#### WHAT YOU NEED TO DO:
Leaving out the images, please output every entry exactly as it appears.

[Start of Attachment]

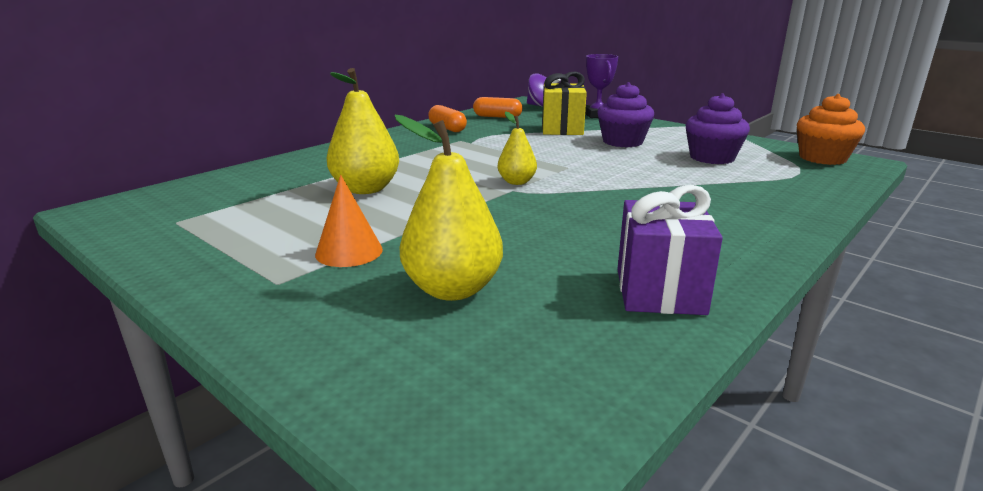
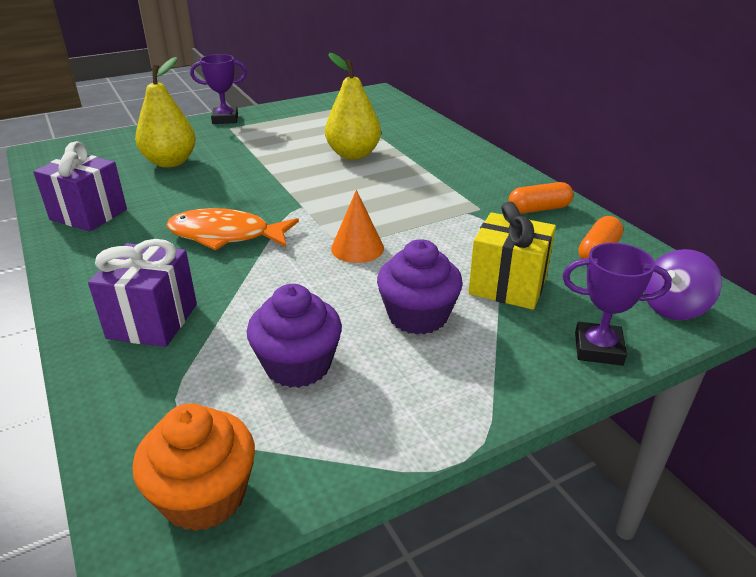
camera: 110 degrees right, 10 degrees up
(227, 299) = (225, 119): none -> purple trophy
(349, 252) = (247, 143): orange cone -> orange cone (357, 248)
(516, 182) = (319, 211): yellow pear -> none
(603, 206) = (226, 235): none -> orange fish
(751, 200) = (153, 321): none -> purple gift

[End of Attachment]

#### WRITTEN RESPONSE:
camera: 110 degrees right, 10 degrees up
(227, 299) = (225, 119): none -> purple trophy
(349, 252) = (247, 143): orange cone -> orange cone (357, 248)
(516, 182) = (319, 211): yellow pear -> none
(603, 206) = (226, 235): none -> orange fish
(751, 200) = (153, 321): none -> purple gift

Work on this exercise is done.